DESCRIPTION OF THE TASK = Please reproduce every line of the data below word for word, leaving out the pictures.

MATERIAL TO PROCESS =
====================

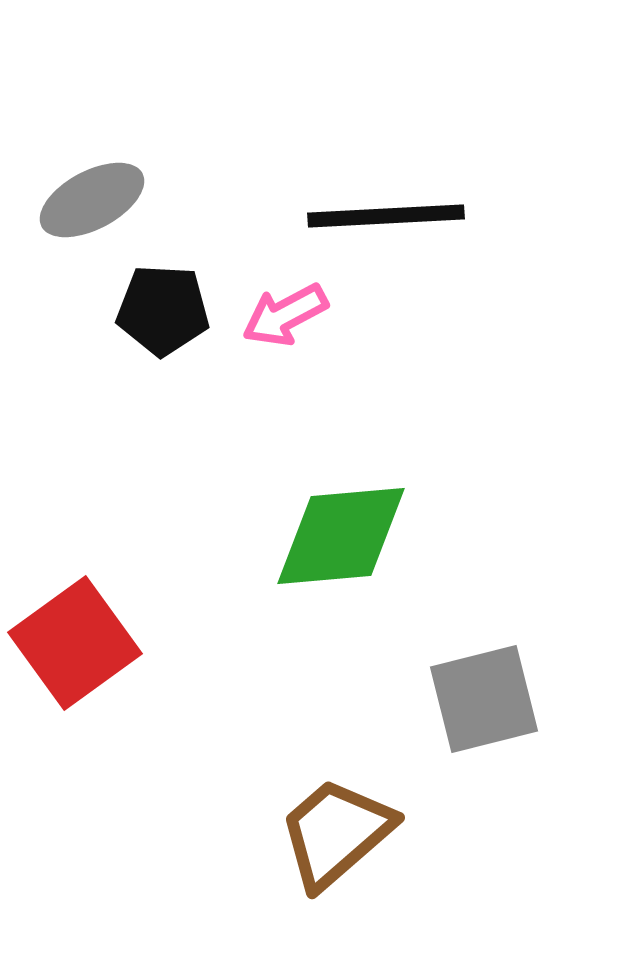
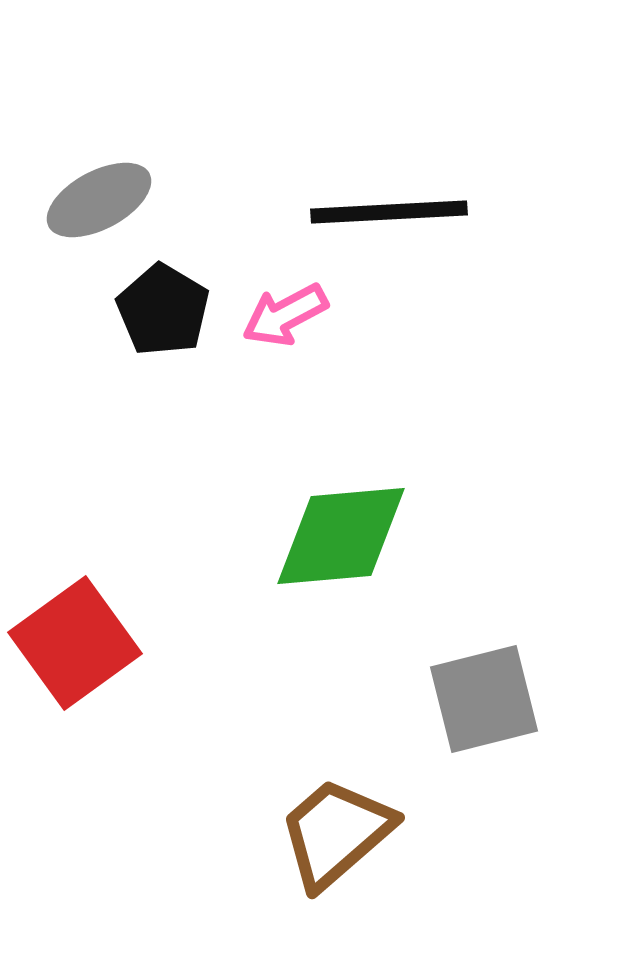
gray ellipse: moved 7 px right
black line: moved 3 px right, 4 px up
black pentagon: rotated 28 degrees clockwise
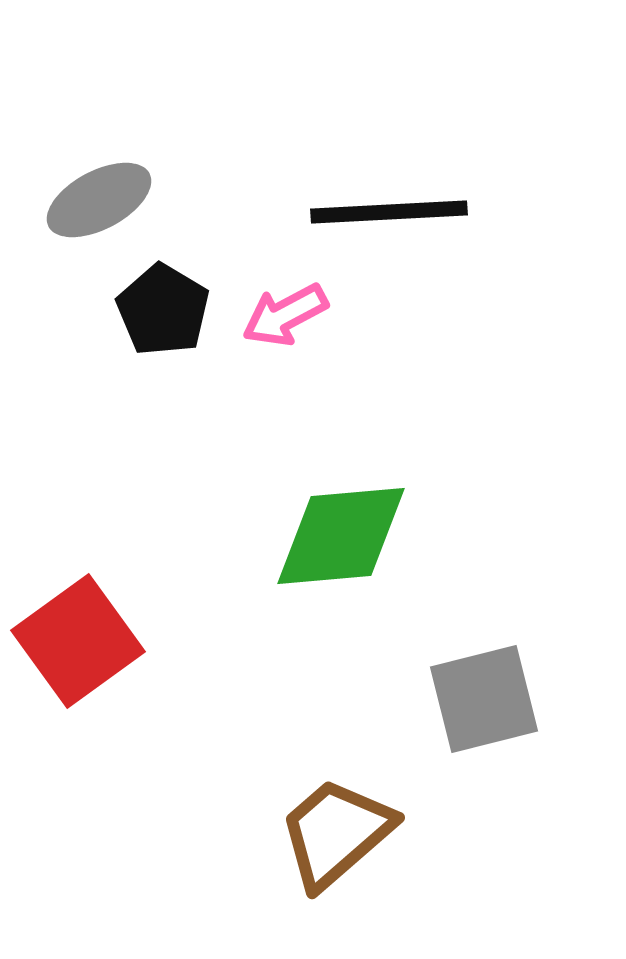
red square: moved 3 px right, 2 px up
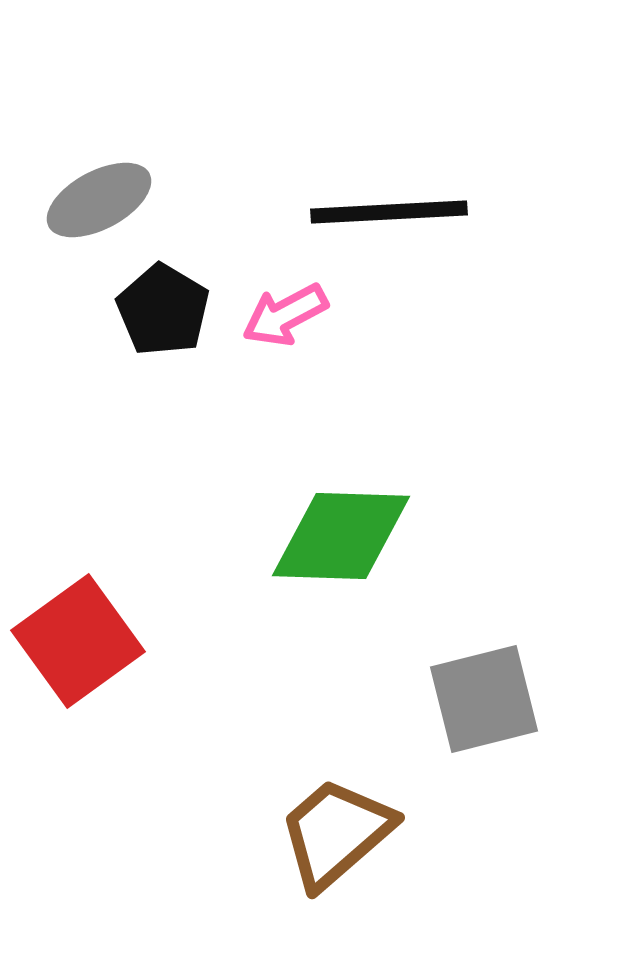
green diamond: rotated 7 degrees clockwise
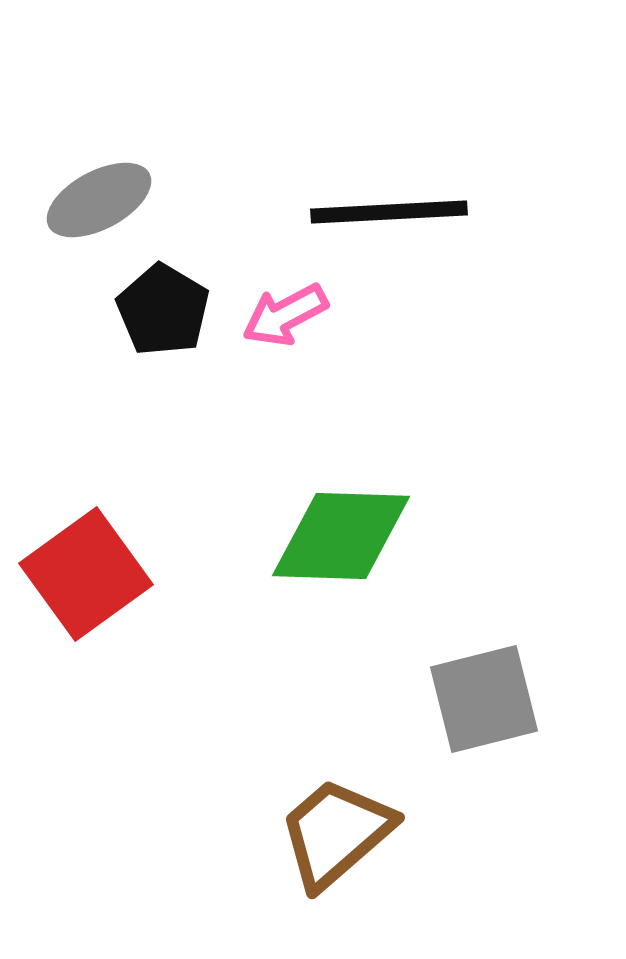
red square: moved 8 px right, 67 px up
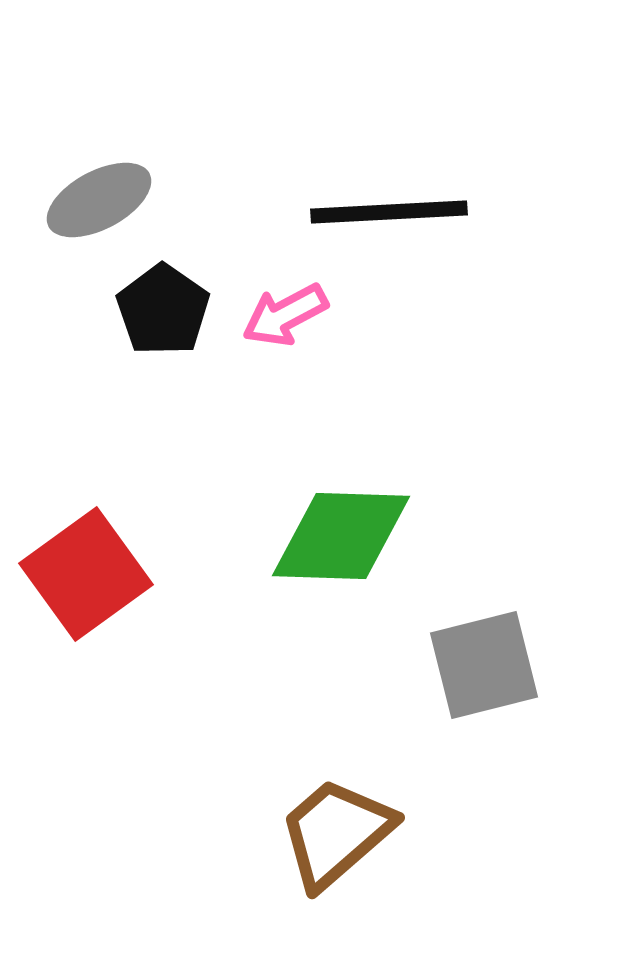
black pentagon: rotated 4 degrees clockwise
gray square: moved 34 px up
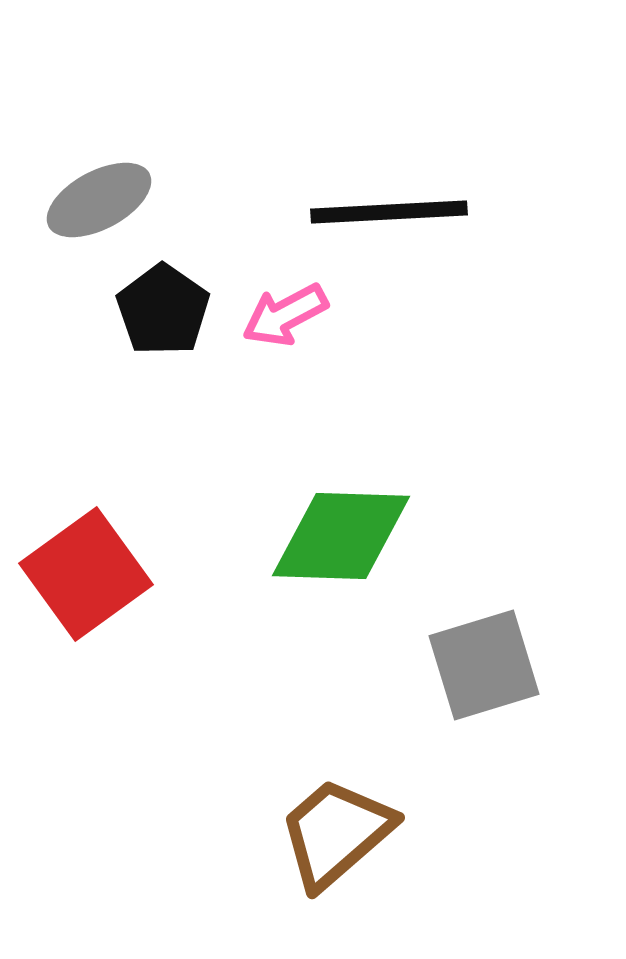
gray square: rotated 3 degrees counterclockwise
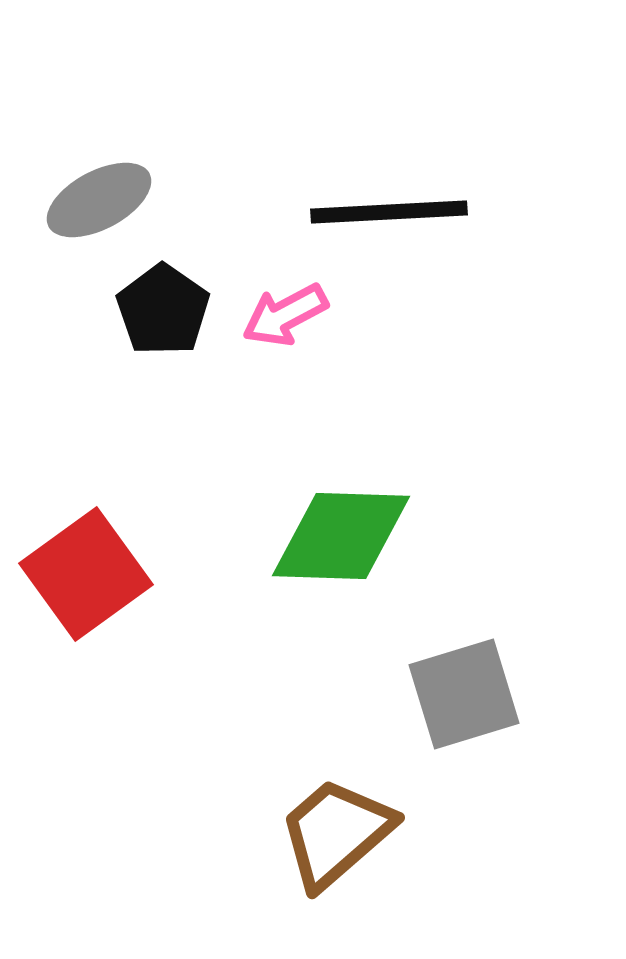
gray square: moved 20 px left, 29 px down
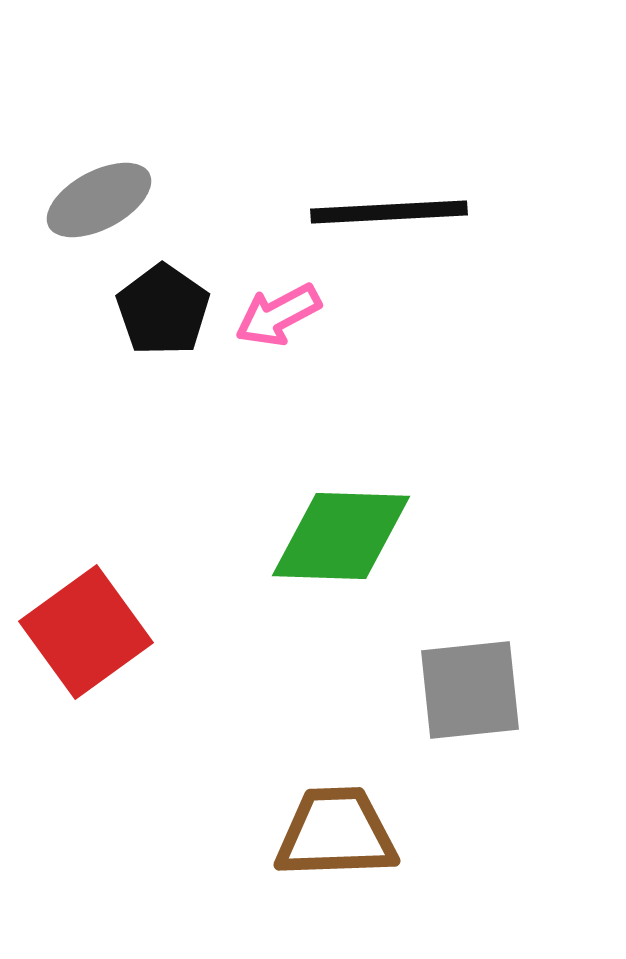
pink arrow: moved 7 px left
red square: moved 58 px down
gray square: moved 6 px right, 4 px up; rotated 11 degrees clockwise
brown trapezoid: rotated 39 degrees clockwise
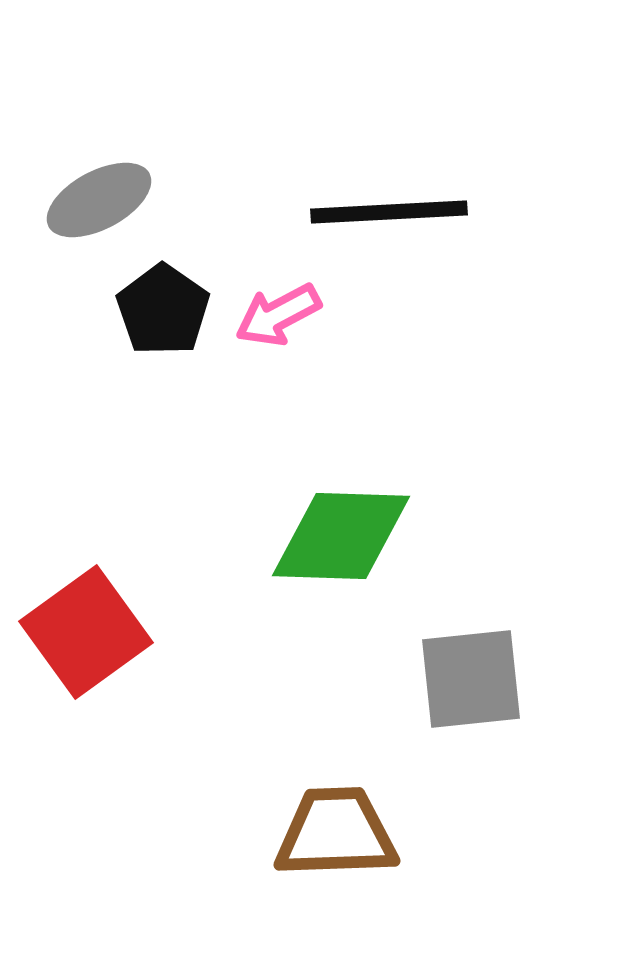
gray square: moved 1 px right, 11 px up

====================

SOLUTION TO THE PROBLEM =
gray ellipse: moved 7 px right
black line: moved 3 px right, 4 px up
black pentagon: rotated 28 degrees clockwise
red square: moved 3 px right, 2 px up
green diamond: rotated 7 degrees clockwise
red square: moved 8 px right, 67 px up
black pentagon: rotated 4 degrees clockwise
gray square: moved 34 px up
gray square: rotated 3 degrees counterclockwise
gray square: moved 20 px left, 29 px down
pink arrow: moved 7 px left
red square: moved 58 px down
gray square: moved 6 px right, 4 px up; rotated 11 degrees clockwise
brown trapezoid: rotated 39 degrees clockwise
gray square: moved 1 px right, 11 px up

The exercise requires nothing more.